[Scene images with change listings]
[Start of section]

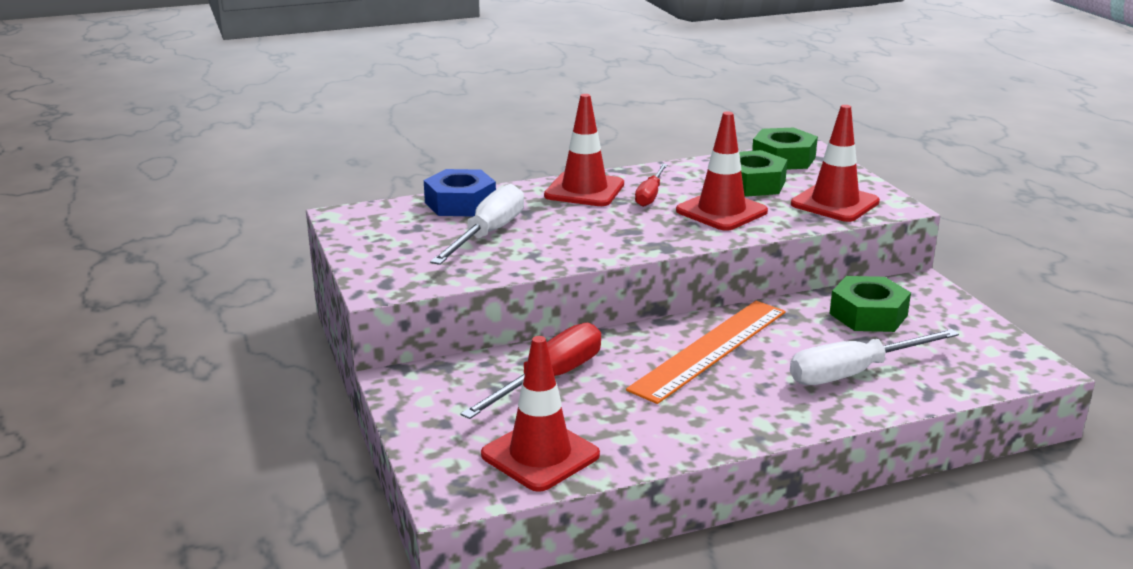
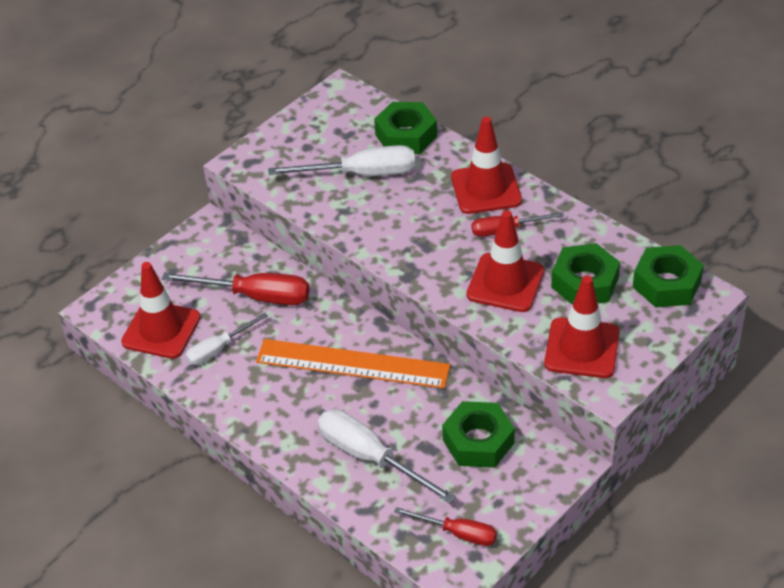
camera: 65 degrees right, 20 degrees up
blue nut [424,169,496,217] -> green nut [374,102,437,154]
none -> white screwdriver [185,313,268,365]
none -> red screwdriver [394,507,497,546]

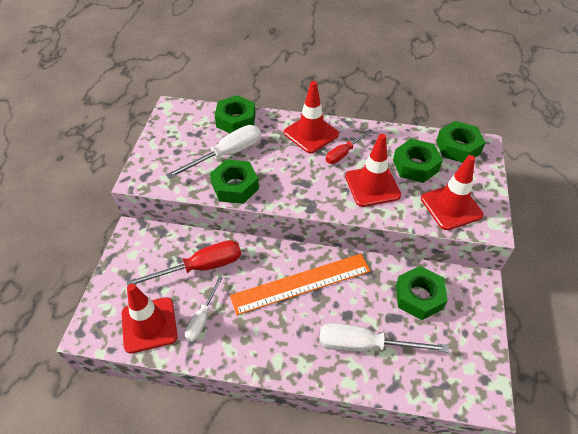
camera: 35 degrees left, 5 degrees up
red screwdriver [394,507,497,546] -> none
none -> green nut [210,159,259,204]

[End of section]

_ASSIGNED TASK:_ Please return a copy of each line in the entries that has the string "screwdriver".

_ANSWER TO THE PROBLEM:_
none -> white screwdriver [185,313,268,365]
none -> red screwdriver [394,507,497,546]
red screwdriver [394,507,497,546] -> none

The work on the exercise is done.